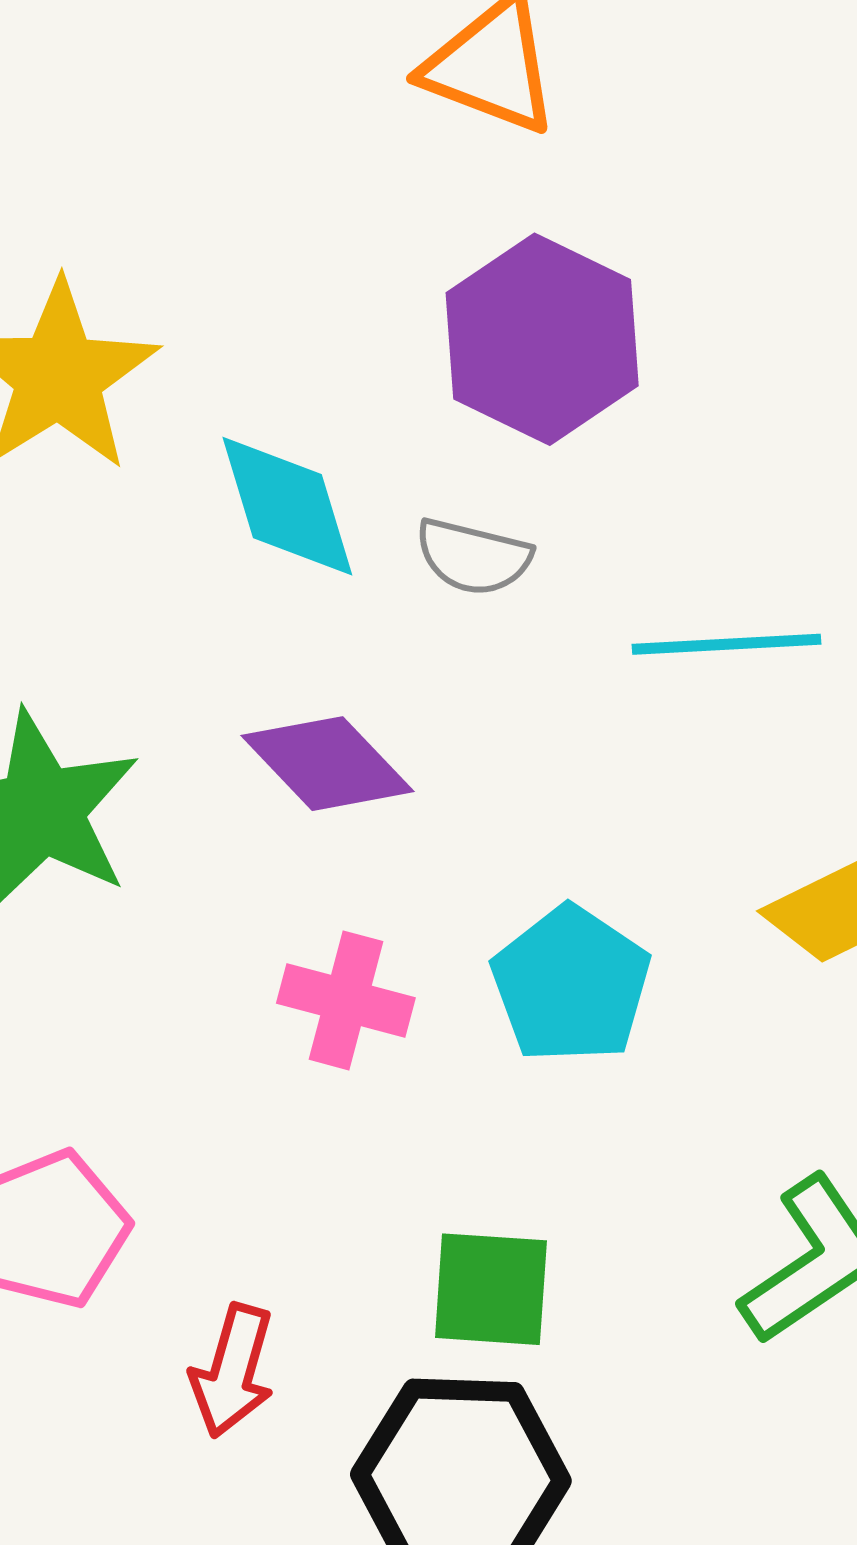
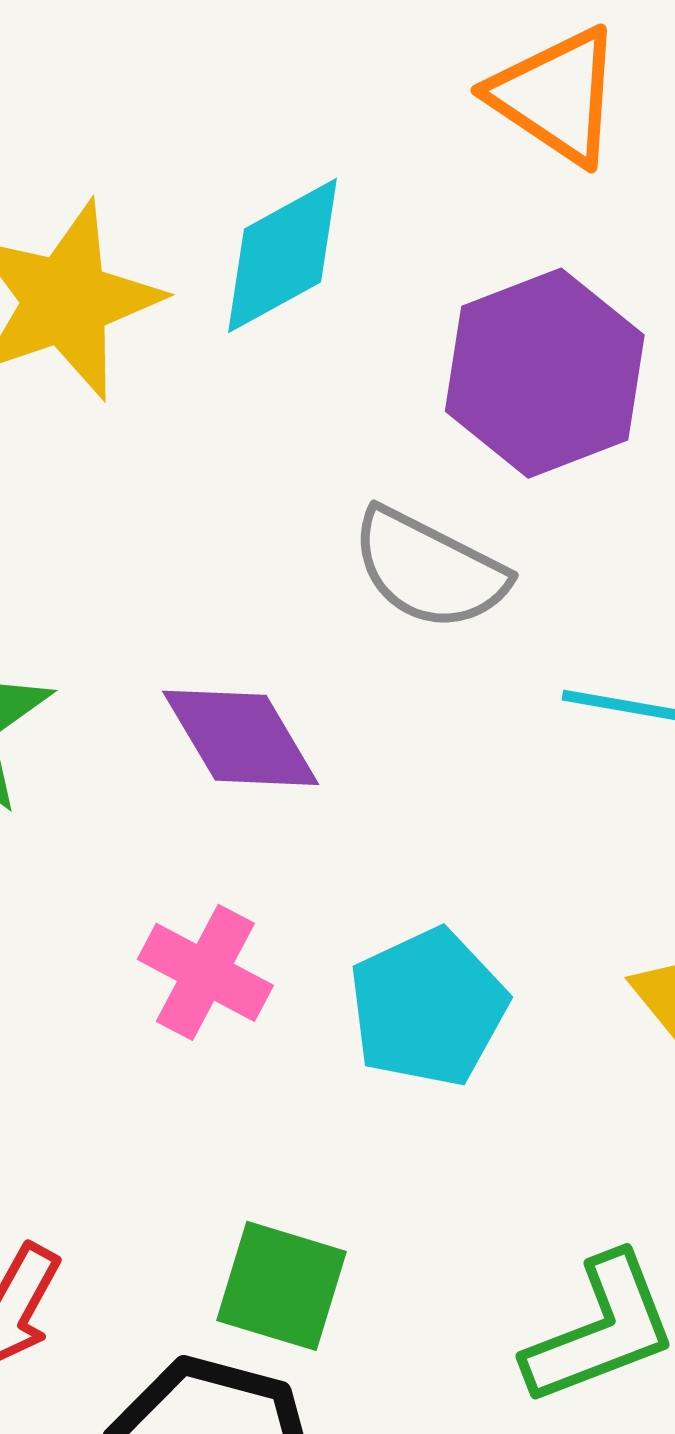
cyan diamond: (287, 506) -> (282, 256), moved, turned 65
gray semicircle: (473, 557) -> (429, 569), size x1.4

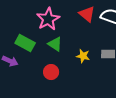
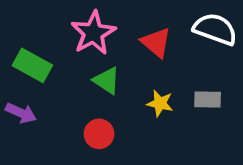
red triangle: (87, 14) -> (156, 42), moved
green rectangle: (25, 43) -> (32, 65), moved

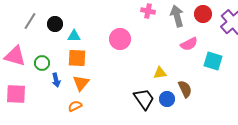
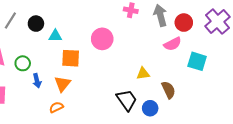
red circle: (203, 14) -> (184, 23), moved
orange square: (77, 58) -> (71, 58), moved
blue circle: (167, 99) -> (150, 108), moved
+ + + +
* YOUR TASK
Restate word for word only the lines that run from the line holding "red triangle: (87, 14) -> (156, 42), moved" to the end of the data, both ends kept, leaving every picture out.

* RESPONSE
red triangle: (87, 14) -> (156, 42), moved
green rectangle: (25, 43) -> (32, 65), moved

red circle: (203, 14) -> (184, 23), moved
orange square: (77, 58) -> (71, 58), moved
blue circle: (167, 99) -> (150, 108), moved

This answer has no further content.